Exercise instructions -> Repeat the records below exactly from the line containing "none -> yellow brick F11:I11 level 1" to the line containing "none -> tan brick G4:H4 level 2", taking in both of those lines. Drop the pictures.

Before-and-after object lists ->
^^^^^^^^^^^^^^^^

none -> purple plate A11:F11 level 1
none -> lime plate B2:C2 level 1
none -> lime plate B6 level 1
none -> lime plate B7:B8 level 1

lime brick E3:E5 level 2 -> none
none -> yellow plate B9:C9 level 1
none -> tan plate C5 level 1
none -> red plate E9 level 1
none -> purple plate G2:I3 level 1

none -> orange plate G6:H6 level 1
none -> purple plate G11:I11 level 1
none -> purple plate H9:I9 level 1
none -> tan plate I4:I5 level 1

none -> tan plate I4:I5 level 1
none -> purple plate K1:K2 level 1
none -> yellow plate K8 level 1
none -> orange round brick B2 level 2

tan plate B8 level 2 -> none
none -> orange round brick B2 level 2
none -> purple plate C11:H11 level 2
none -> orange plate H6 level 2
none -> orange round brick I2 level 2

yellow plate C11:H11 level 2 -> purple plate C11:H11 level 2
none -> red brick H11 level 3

^^^^^^^^^^^^^^^^

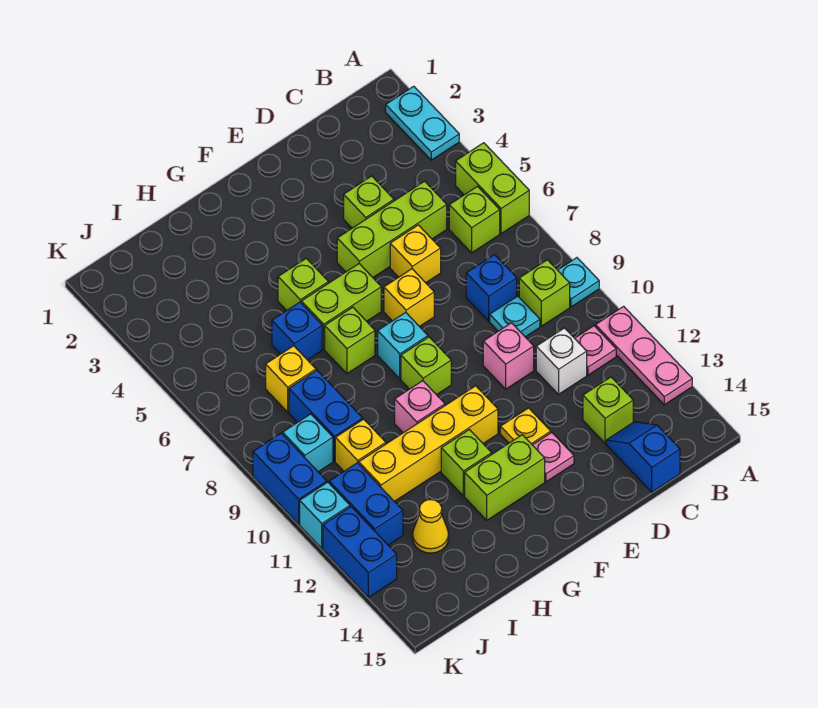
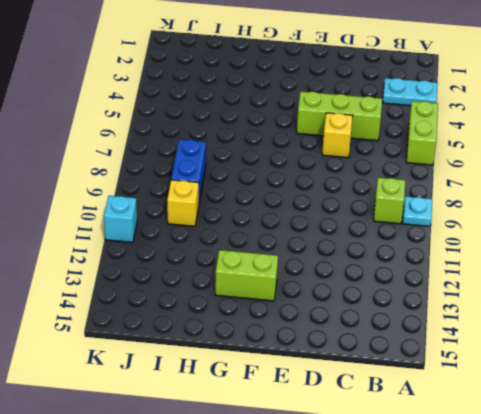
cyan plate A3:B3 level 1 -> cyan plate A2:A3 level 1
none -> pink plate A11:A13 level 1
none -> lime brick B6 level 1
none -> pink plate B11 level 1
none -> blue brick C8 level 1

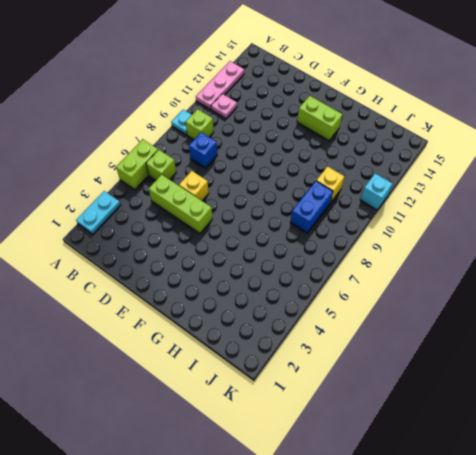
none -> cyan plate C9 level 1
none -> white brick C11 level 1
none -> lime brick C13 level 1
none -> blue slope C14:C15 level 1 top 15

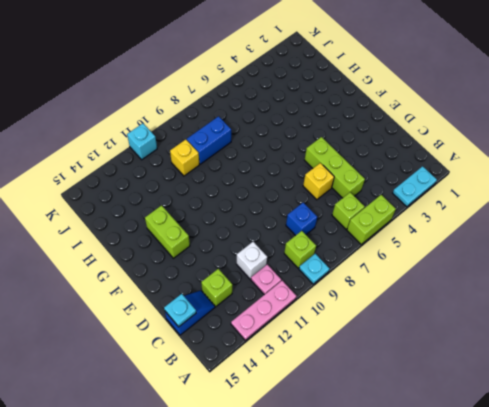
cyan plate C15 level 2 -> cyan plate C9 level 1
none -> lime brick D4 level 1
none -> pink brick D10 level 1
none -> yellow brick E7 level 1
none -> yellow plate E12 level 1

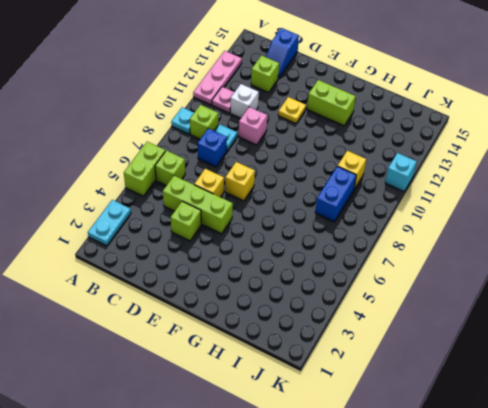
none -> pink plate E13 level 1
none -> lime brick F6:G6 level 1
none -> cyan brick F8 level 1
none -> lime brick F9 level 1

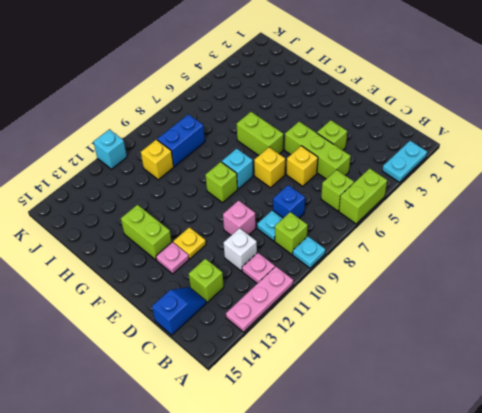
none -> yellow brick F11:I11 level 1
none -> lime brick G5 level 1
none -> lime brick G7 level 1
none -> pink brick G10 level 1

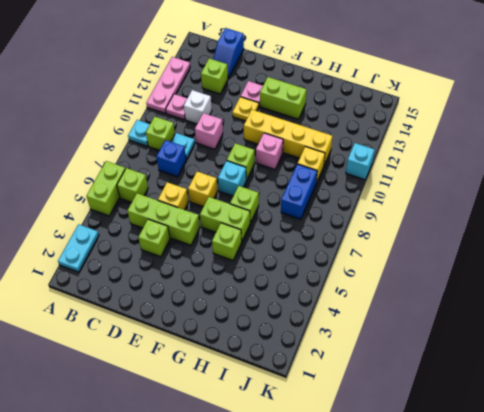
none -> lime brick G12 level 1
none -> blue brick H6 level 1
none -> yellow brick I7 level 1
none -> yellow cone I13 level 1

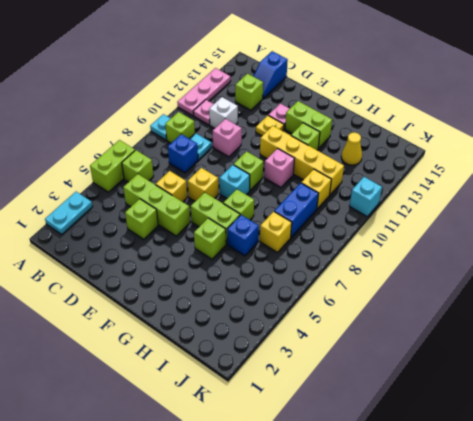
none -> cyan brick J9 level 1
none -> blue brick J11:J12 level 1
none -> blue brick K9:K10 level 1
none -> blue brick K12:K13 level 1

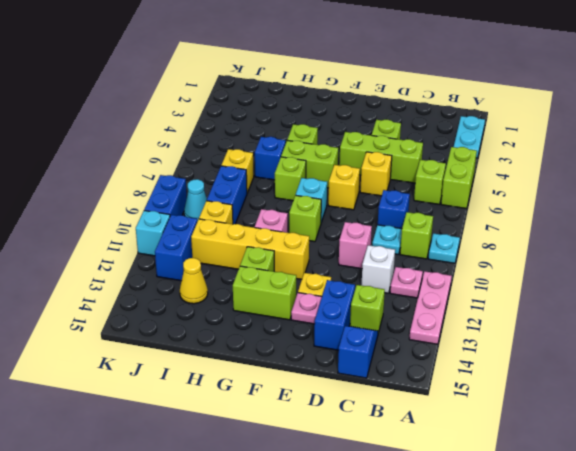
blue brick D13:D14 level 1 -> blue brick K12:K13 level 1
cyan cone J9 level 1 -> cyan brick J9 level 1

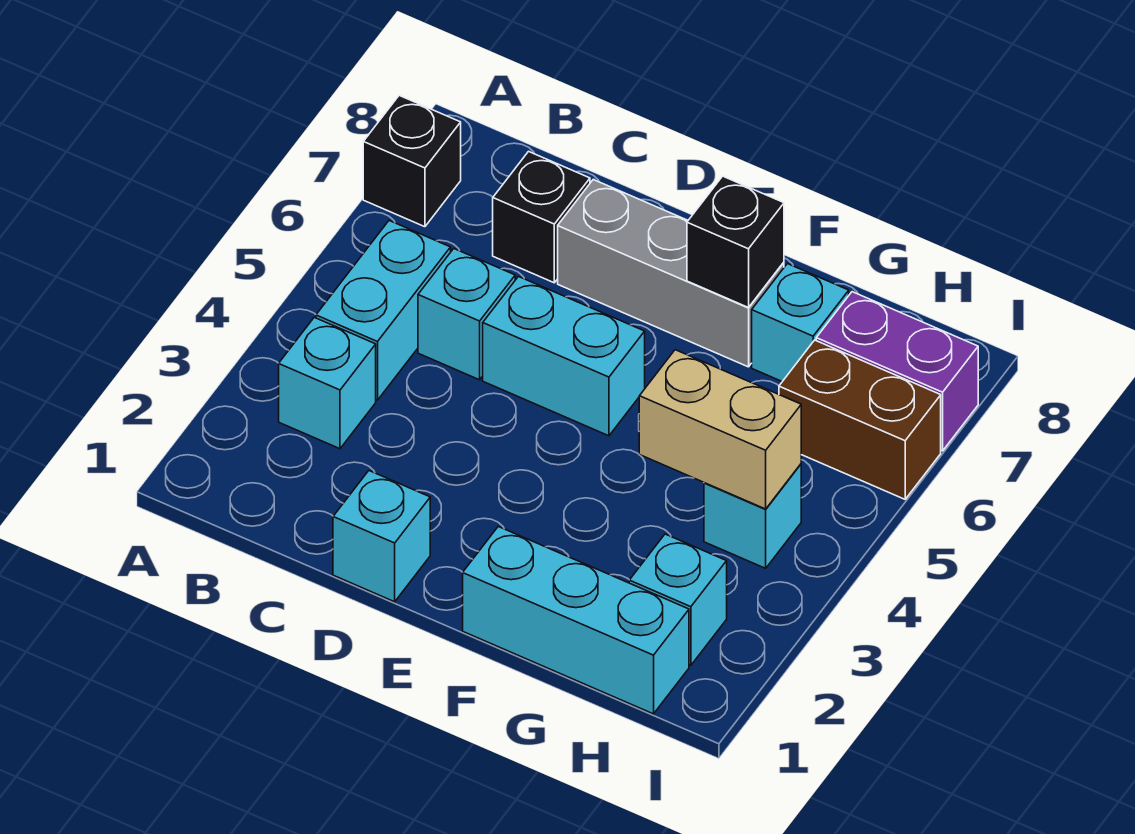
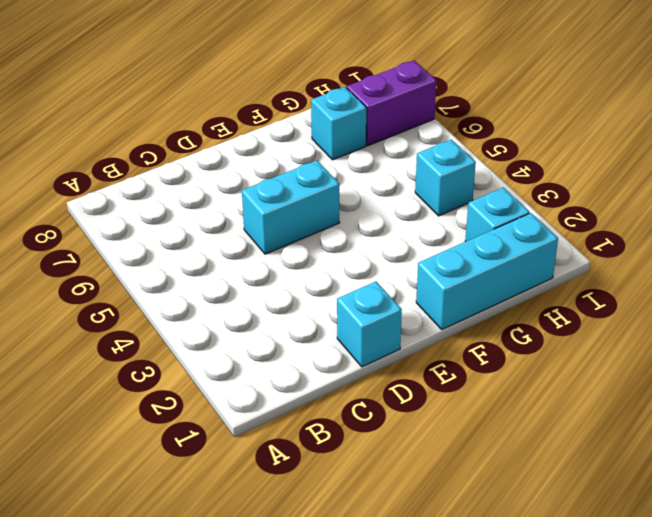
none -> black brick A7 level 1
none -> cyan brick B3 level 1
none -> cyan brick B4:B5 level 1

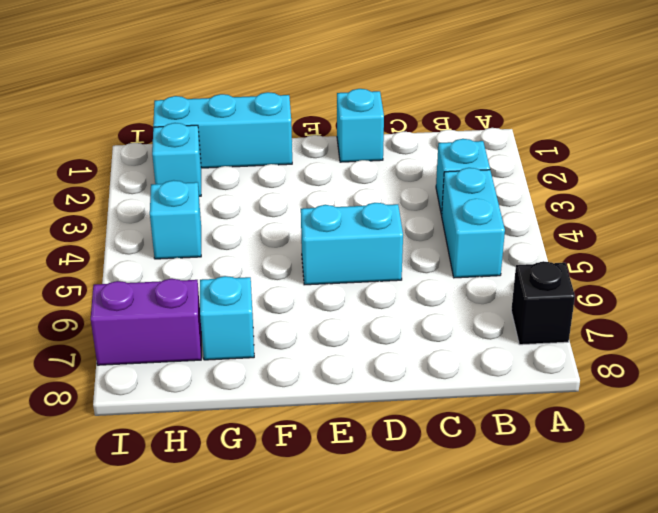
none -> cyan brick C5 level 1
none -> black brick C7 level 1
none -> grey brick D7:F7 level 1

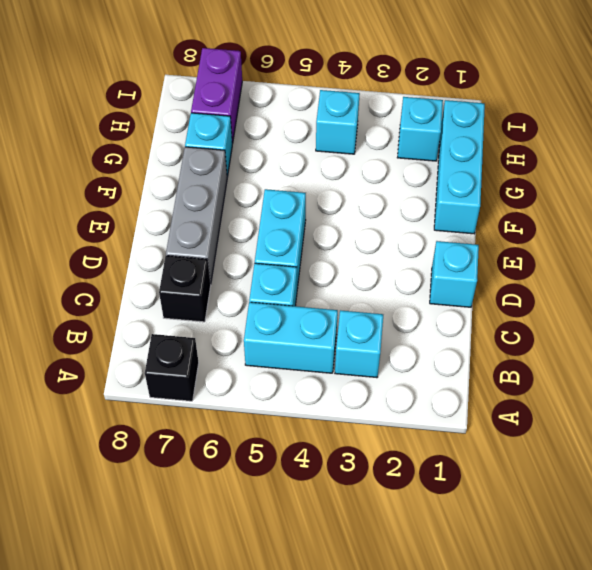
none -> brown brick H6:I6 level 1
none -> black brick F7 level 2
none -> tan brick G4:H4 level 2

^^^^^^^^^^^^^^^^

Answer box ->
none -> yellow brick F11:I11 level 1
none -> lime brick G5 level 1
none -> lime brick G7 level 1
none -> pink brick G10 level 1

none -> lime brick G12 level 1
none -> blue brick H6 level 1
none -> yellow brick I7 level 1
none -> yellow cone I13 level 1

none -> cyan brick J9 level 1
none -> blue brick J11:J12 level 1
none -> blue brick K9:K10 level 1
none -> blue brick K12:K13 level 1

blue brick D13:D14 level 1 -> blue brick K12:K13 level 1
cyan cone J9 level 1 -> cyan brick J9 level 1

none -> black brick A7 level 1
none -> cyan brick B3 level 1
none -> cyan brick B4:B5 level 1

none -> cyan brick C5 level 1
none -> black brick C7 level 1
none -> grey brick D7:F7 level 1

none -> brown brick H6:I6 level 1
none -> black brick F7 level 2
none -> tan brick G4:H4 level 2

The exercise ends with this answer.